Extracted material
<<<<

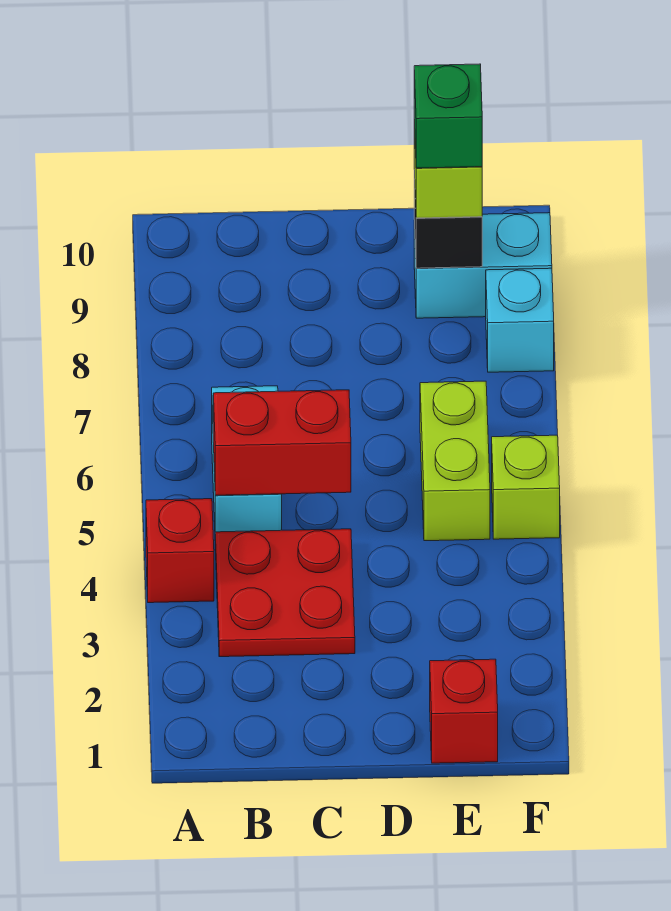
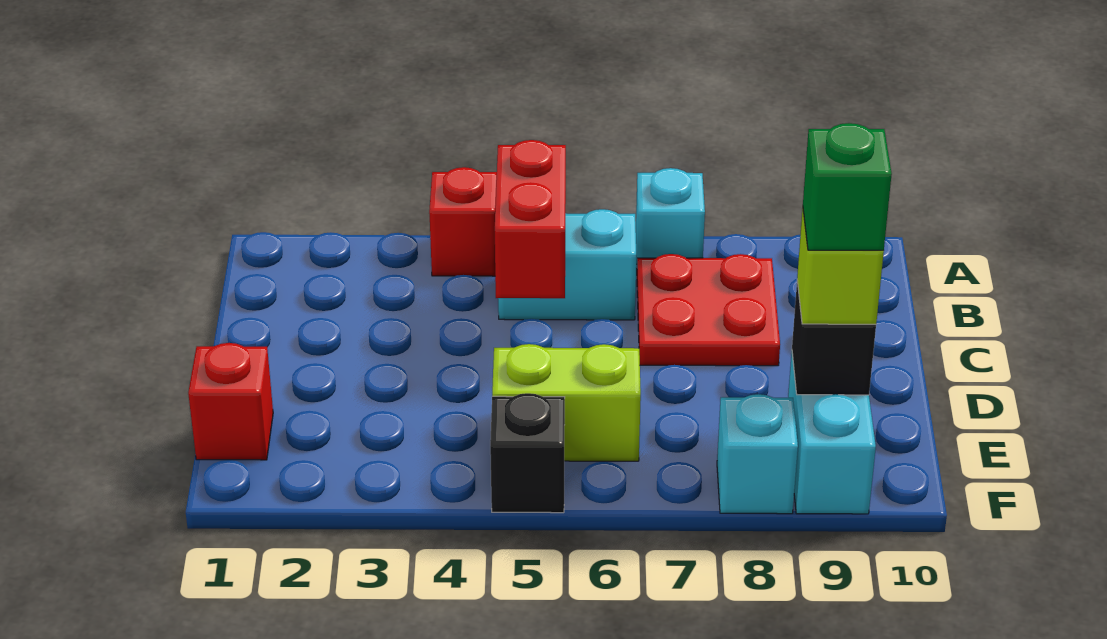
none -> cyan brick A7 level 1
red plate B3:C4 level 1 -> red plate B7:C8 level 1
lime brick F5 level 1 -> black brick F5 level 1

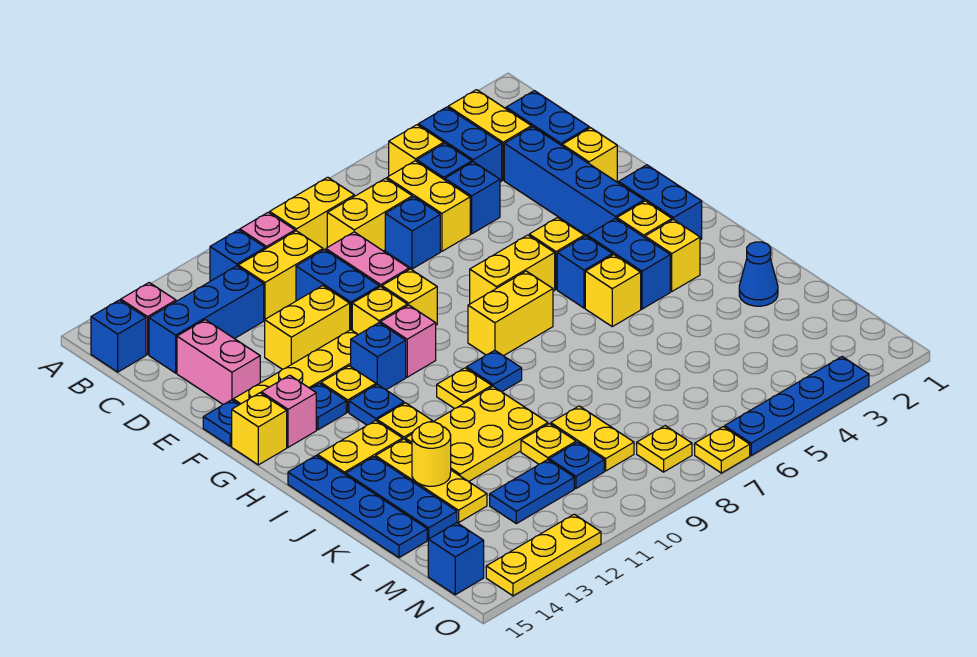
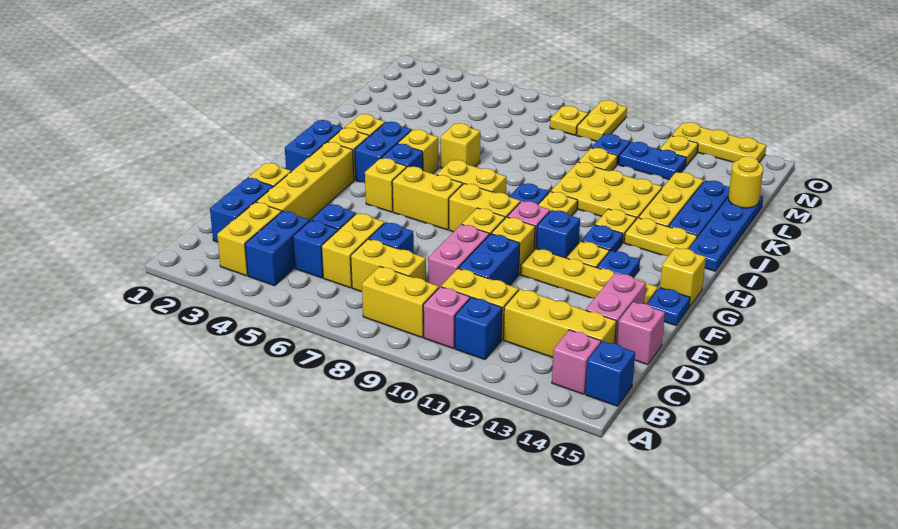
yellow brick B5 level 1 -> yellow brick J6 level 1
blue brick C12:C14 level 1 -> yellow brick C12:C14 level 1
blue brick D3:G3 level 1 -> yellow brick D3:G3 level 1
yellow brick E11:E12 level 1 -> yellow brick G8:G9 level 1
pink brick G14 level 1 -> pink brick D15 level 1
blue cone K2 level 1 -> none
yellow round brick K13 level 2 -> yellow round brick L15 level 2
yellow plate L9:M9 level 1 -> yellow plate N9:O9 level 1
blue brick N15 level 1 -> none
blue plate O3:O6 level 1 -> none
yellow plate O7 level 1 -> yellow plate N12 level 1

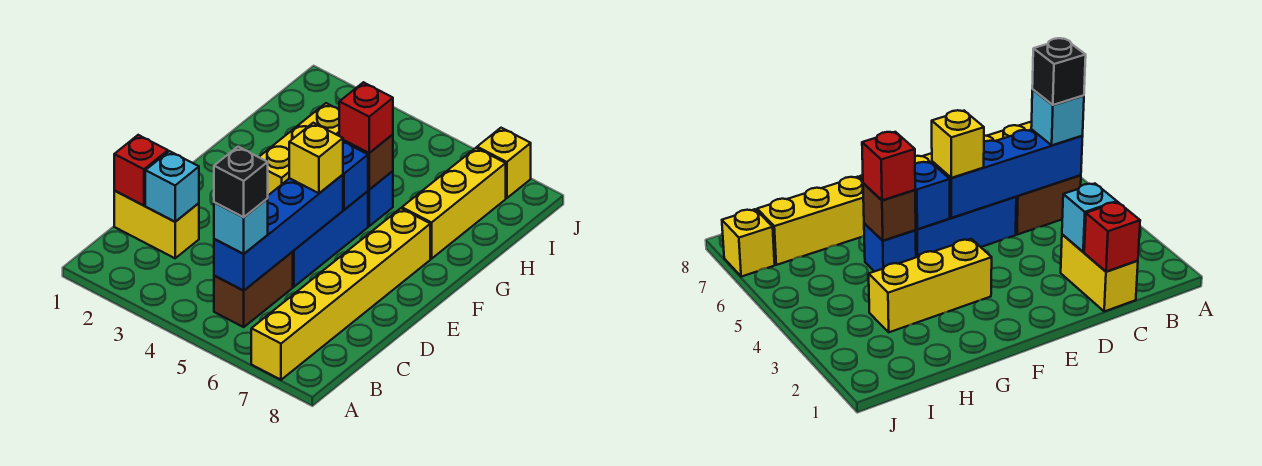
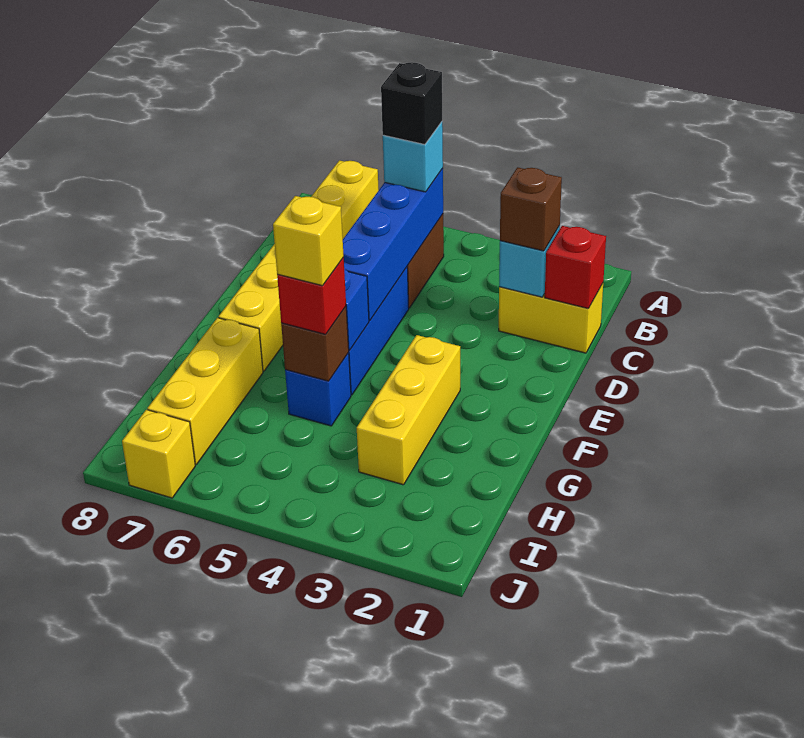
none -> brown brick C2 level 3
yellow brick E5 level 3 -> yellow brick G5 level 4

>>>>

Could you return all lines from the data above that contain the string "plate"?

Written solution
red plate B3:C4 level 1 -> red plate B7:C8 level 1
yellow plate L9:M9 level 1 -> yellow plate N9:O9 level 1
blue plate O3:O6 level 1 -> none
yellow plate O7 level 1 -> yellow plate N12 level 1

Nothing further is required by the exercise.